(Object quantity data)
◆ ◆ ◆ ◆ ◆ ◆ ◆
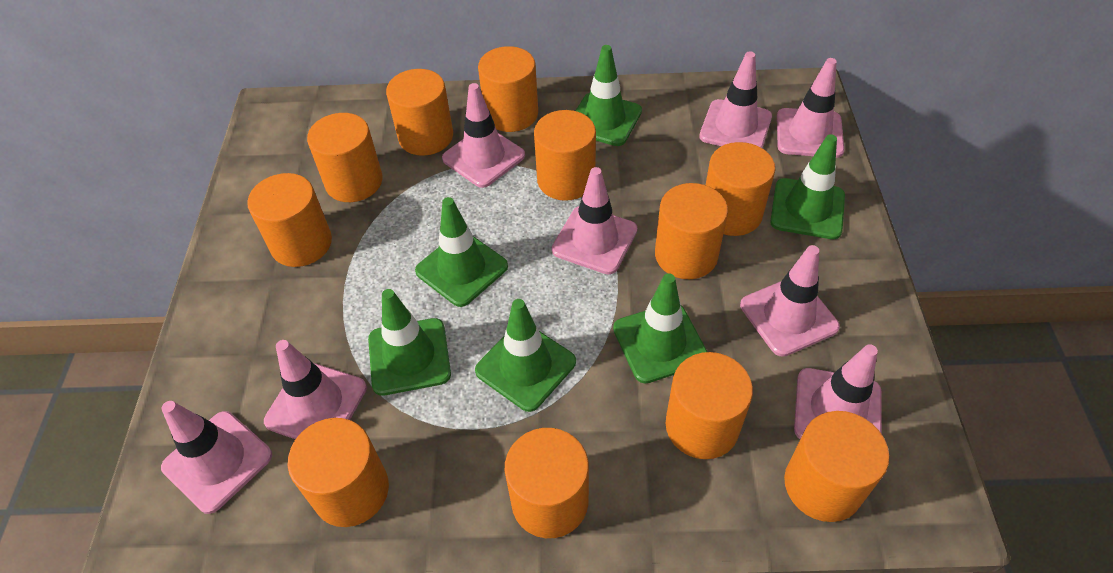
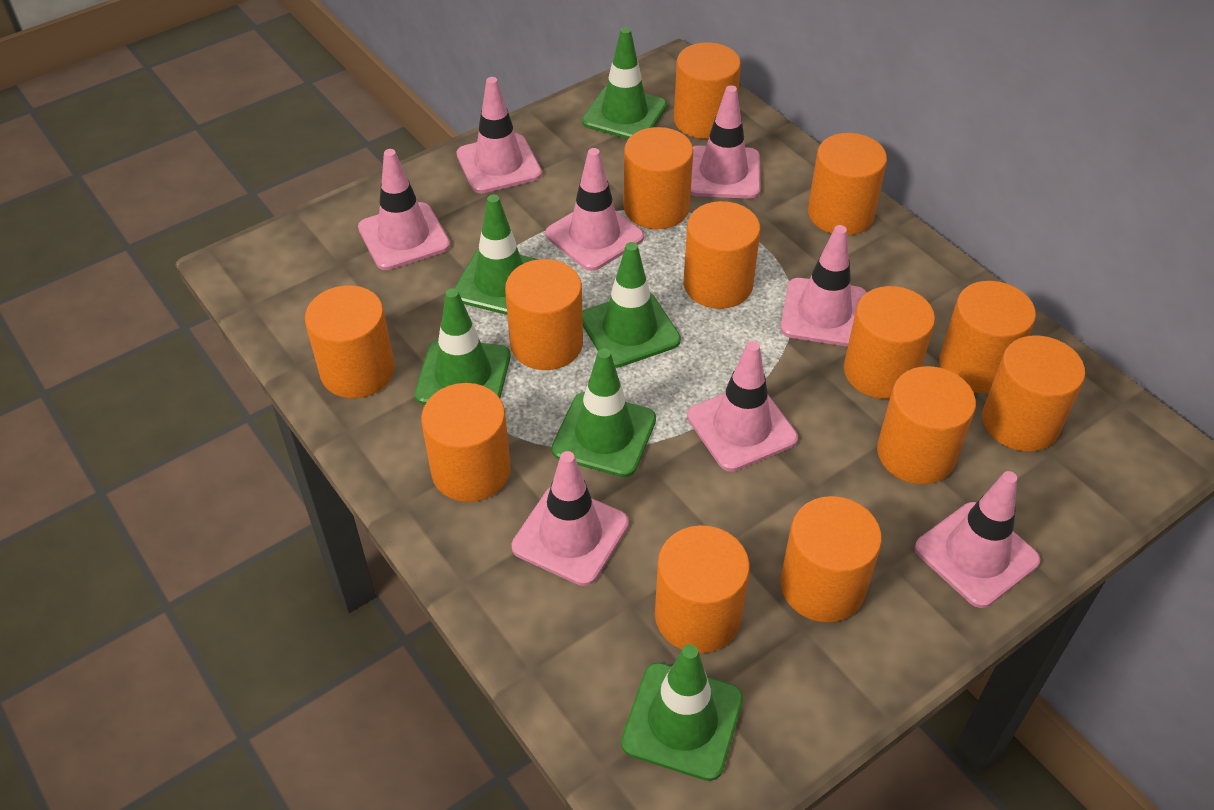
orange cylinder: [247,173,332,267] [288,418,389,527] [307,113,383,202] [386,69,453,156] [478,46,538,132] [505,428,589,538] [534,110,596,201] [655,183,728,279] [666,352,753,459] [706,142,775,236] [784,411,889,522] = 11 -> [305,285,395,398] [421,383,511,502] [505,259,583,370] [624,127,693,229] [655,525,750,653] [674,43,741,139] [683,201,760,309] [781,496,882,622] [808,133,887,235] [844,286,935,399] [877,366,976,484] [939,281,1036,393] [982,336,1085,452] = 13

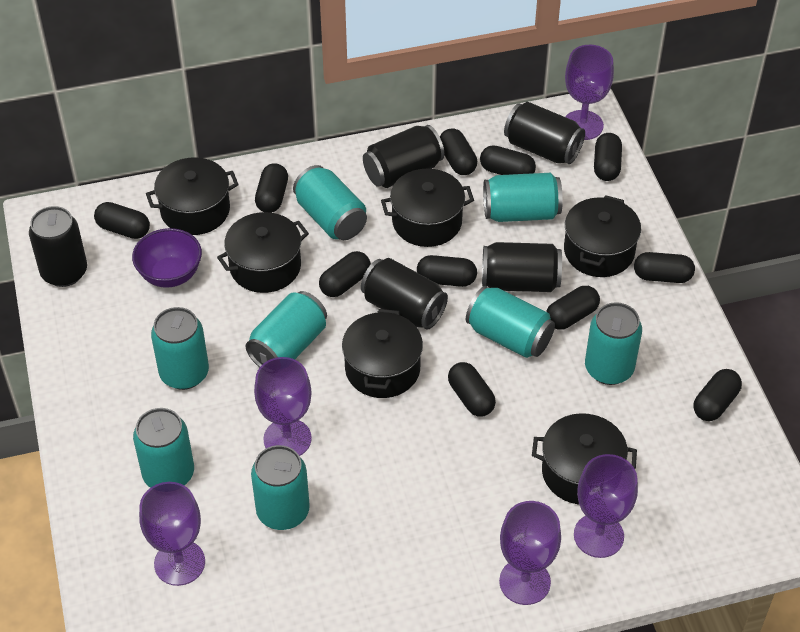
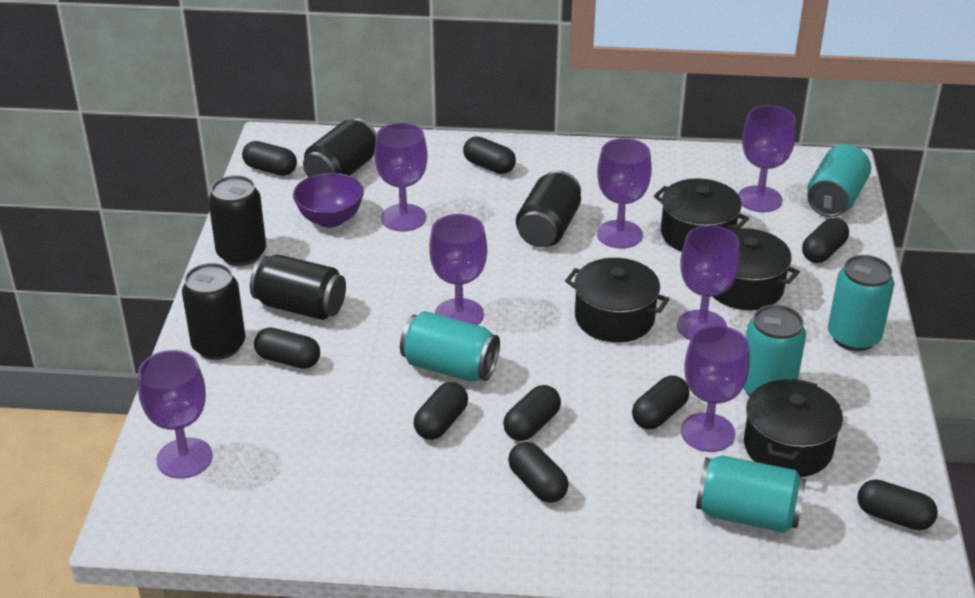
black capsule: [94,202,150,239] [255,163,288,213] [319,251,371,297] [417,255,477,287] [440,128,477,175] [448,362,496,417] [480,145,536,175] [546,286,600,330] [594,133,622,181] [634,252,695,283] [693,369,742,421] = 11 -> [242,141,297,176] [254,327,320,369] [413,382,468,440] [463,136,516,174] [503,385,561,441] [508,442,569,503] [632,376,690,430] [802,218,849,263] [857,479,938,530] = 9
black pot: [146,157,239,235] [217,212,309,293] [342,309,423,398] [381,169,474,247] [532,413,637,504] [564,195,641,277] = 6 -> [565,258,669,342] [654,178,749,252] [713,228,800,310] [744,378,843,477] = 4
purple goblet: [139,482,205,586] [254,357,312,456] [499,501,561,605] [565,45,614,140] [574,454,638,558] = 5 -> [138,350,213,479] [374,123,428,232] [429,214,487,325] [597,138,652,249] [677,225,740,340] [681,325,750,452] [738,105,796,212] = 7
turquoise can: [133,408,194,488] [151,307,209,390] [245,291,327,367] [251,445,310,530] [293,165,367,240] [466,286,555,358] [483,173,563,222] [585,302,642,385] = 8 -> [400,311,500,382] [696,455,806,533] [743,305,806,397] [807,144,871,217] [828,255,894,351] = 5

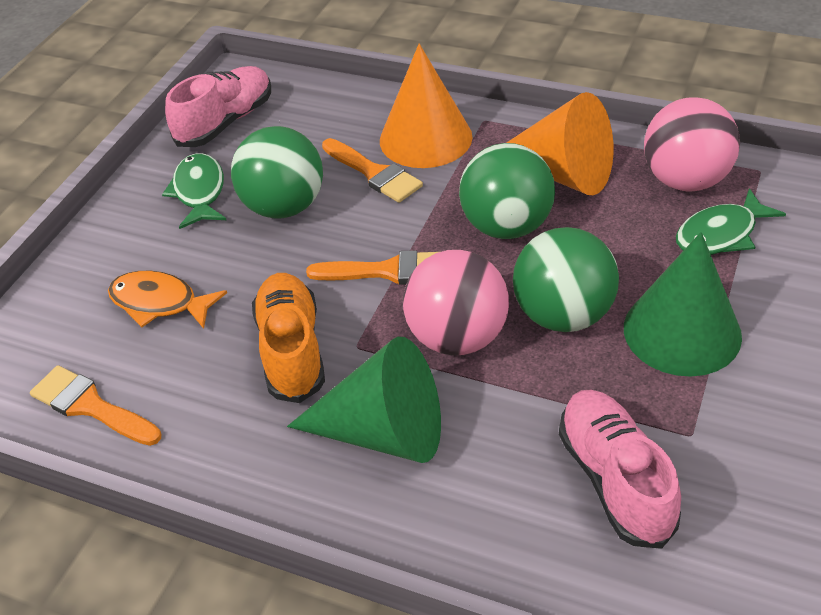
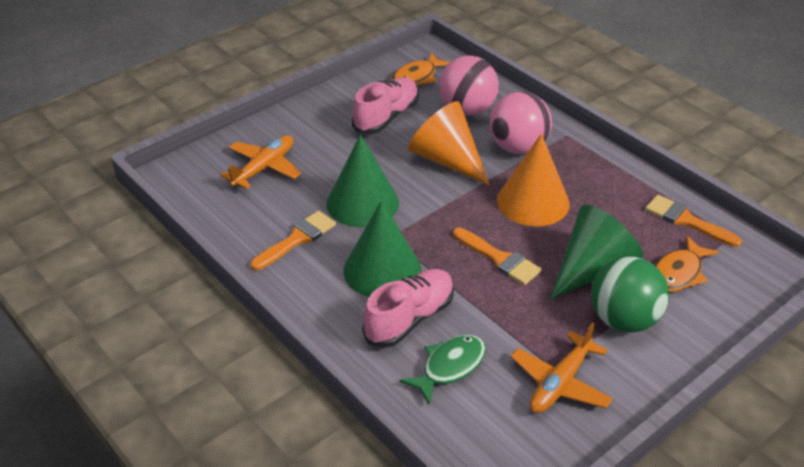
green ball: [231,126,323,219] [459,143,555,239] [513,227,619,332] = 3 -> [591,257,669,333] = 1
green cone: [287,337,441,463] [624,232,742,377] = 2 -> [326,135,399,227] [344,201,422,297] [550,205,643,300] = 3
green fish: [162,153,226,229] [676,188,786,255] = 2 -> [399,335,486,405] = 1
orange fish: [108,271,227,329] = 1 -> [391,53,450,86] [655,236,719,292] = 2
orange plane: none = 0 -> [220,135,301,189] [511,323,613,413] = 2
orange shoe: [252,273,325,403] = 1 -> none = 0

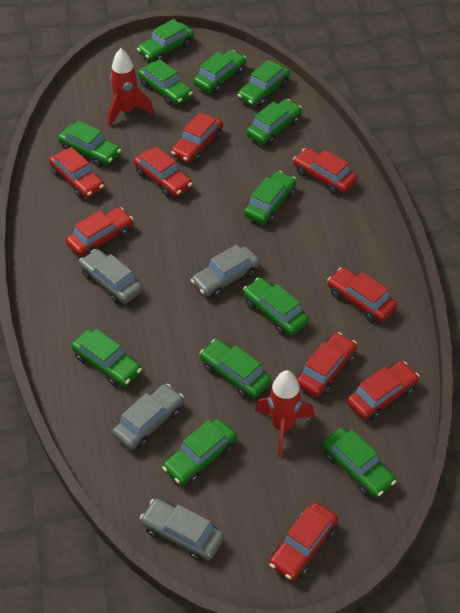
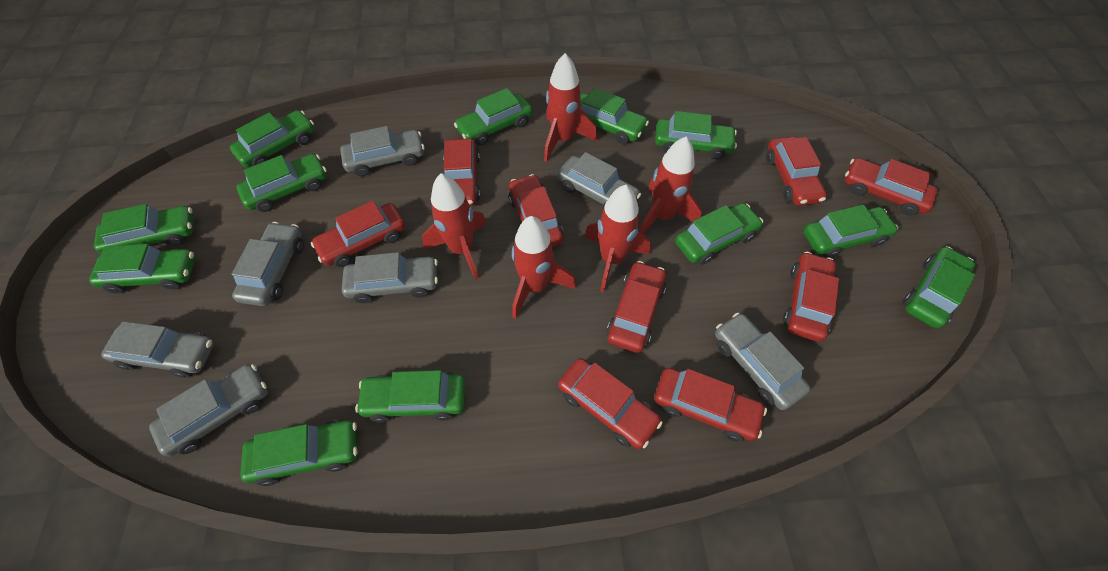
grey car: [79,249,142,304] [112,384,184,450] [140,498,224,561] [191,244,260,298] = 4 -> [101,321,214,378] [149,364,268,456] [232,222,304,306] [340,126,425,176] [342,252,438,303] [557,152,641,209] [715,313,811,410] = 7
red rocket: [108,48,154,127] [255,370,315,457] = 2 -> [422,173,487,280] [512,216,576,319] [544,53,597,162] [584,185,651,292] [639,137,702,235] = 5

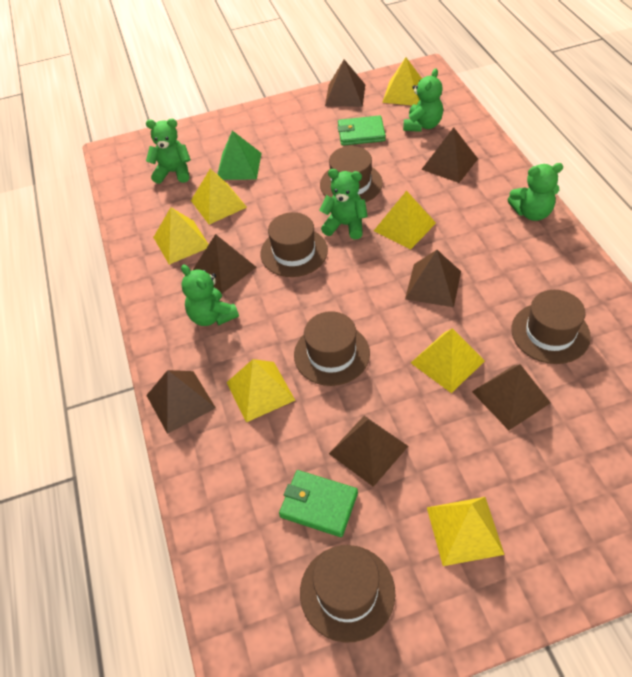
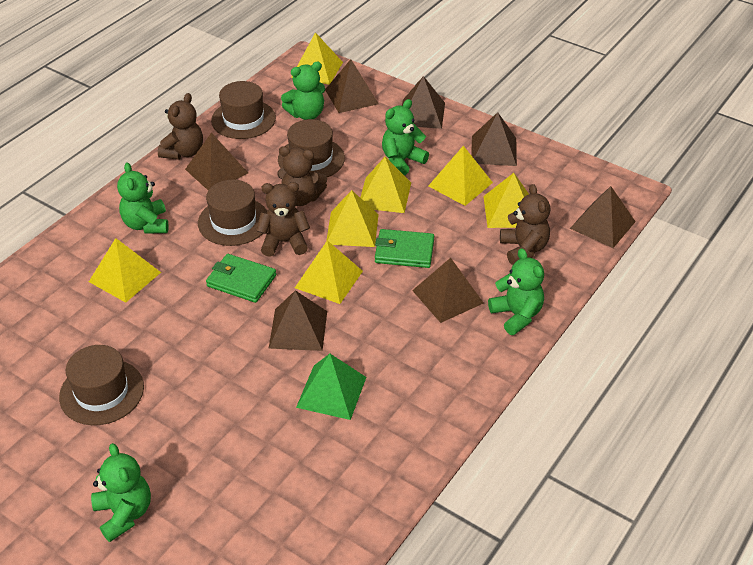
brown hat: [260,212,328,277] [294,311,370,386] [300,545,395,643] [320,146,383,203] [511,290,591,364] = 5 -> [59,345,144,425] [198,180,267,246] [211,81,276,139] [278,119,345,177] = 4
brown teddy bear: none = 0 -> [158,93,203,160] [256,182,310,257] [277,146,327,206] [500,184,550,265] = 4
◆ ◆ ◆ ◆ ◆ ◆ ◆
Task instructions — From the first line to the last, output the records exactly without pictures.

Finished task —
orange cylinder: [247,173,332,267] [288,418,389,527] [307,113,383,202] [386,69,453,156] [478,46,538,132] [505,428,589,538] [534,110,596,201] [655,183,728,279] [666,352,753,459] [706,142,775,236] [784,411,889,522] = 11 -> [305,285,395,398] [421,383,511,502] [505,259,583,370] [624,127,693,229] [655,525,750,653] [674,43,741,139] [683,201,760,309] [781,496,882,622] [808,133,887,235] [844,286,935,399] [877,366,976,484] [939,281,1036,393] [982,336,1085,452] = 13

black capsule: [94,202,150,239] [255,163,288,213] [319,251,371,297] [417,255,477,287] [440,128,477,175] [448,362,496,417] [480,145,536,175] [546,286,600,330] [594,133,622,181] [634,252,695,283] [693,369,742,421] = 11 -> [242,141,297,176] [254,327,320,369] [413,382,468,440] [463,136,516,174] [503,385,561,441] [508,442,569,503] [632,376,690,430] [802,218,849,263] [857,479,938,530] = 9
black pot: [146,157,239,235] [217,212,309,293] [342,309,423,398] [381,169,474,247] [532,413,637,504] [564,195,641,277] = 6 -> [565,258,669,342] [654,178,749,252] [713,228,800,310] [744,378,843,477] = 4
purple goblet: [139,482,205,586] [254,357,312,456] [499,501,561,605] [565,45,614,140] [574,454,638,558] = 5 -> [138,350,213,479] [374,123,428,232] [429,214,487,325] [597,138,652,249] [677,225,740,340] [681,325,750,452] [738,105,796,212] = 7
turquoise can: [133,408,194,488] [151,307,209,390] [245,291,327,367] [251,445,310,530] [293,165,367,240] [466,286,555,358] [483,173,563,222] [585,302,642,385] = 8 -> [400,311,500,382] [696,455,806,533] [743,305,806,397] [807,144,871,217] [828,255,894,351] = 5

green ball: [231,126,323,219] [459,143,555,239] [513,227,619,332] = 3 -> [591,257,669,333] = 1
green cone: [287,337,441,463] [624,232,742,377] = 2 -> [326,135,399,227] [344,201,422,297] [550,205,643,300] = 3
green fish: [162,153,226,229] [676,188,786,255] = 2 -> [399,335,486,405] = 1
orange fish: [108,271,227,329] = 1 -> [391,53,450,86] [655,236,719,292] = 2
orange plane: none = 0 -> [220,135,301,189] [511,323,613,413] = 2
orange shoe: [252,273,325,403] = 1 -> none = 0

grey car: [79,249,142,304] [112,384,184,450] [140,498,224,561] [191,244,260,298] = 4 -> [101,321,214,378] [149,364,268,456] [232,222,304,306] [340,126,425,176] [342,252,438,303] [557,152,641,209] [715,313,811,410] = 7
red rocket: [108,48,154,127] [255,370,315,457] = 2 -> [422,173,487,280] [512,216,576,319] [544,53,597,162] [584,185,651,292] [639,137,702,235] = 5

brown hat: [260,212,328,277] [294,311,370,386] [300,545,395,643] [320,146,383,203] [511,290,591,364] = 5 -> [59,345,144,425] [198,180,267,246] [211,81,276,139] [278,119,345,177] = 4
brown teddy bear: none = 0 -> [158,93,203,160] [256,182,310,257] [277,146,327,206] [500,184,550,265] = 4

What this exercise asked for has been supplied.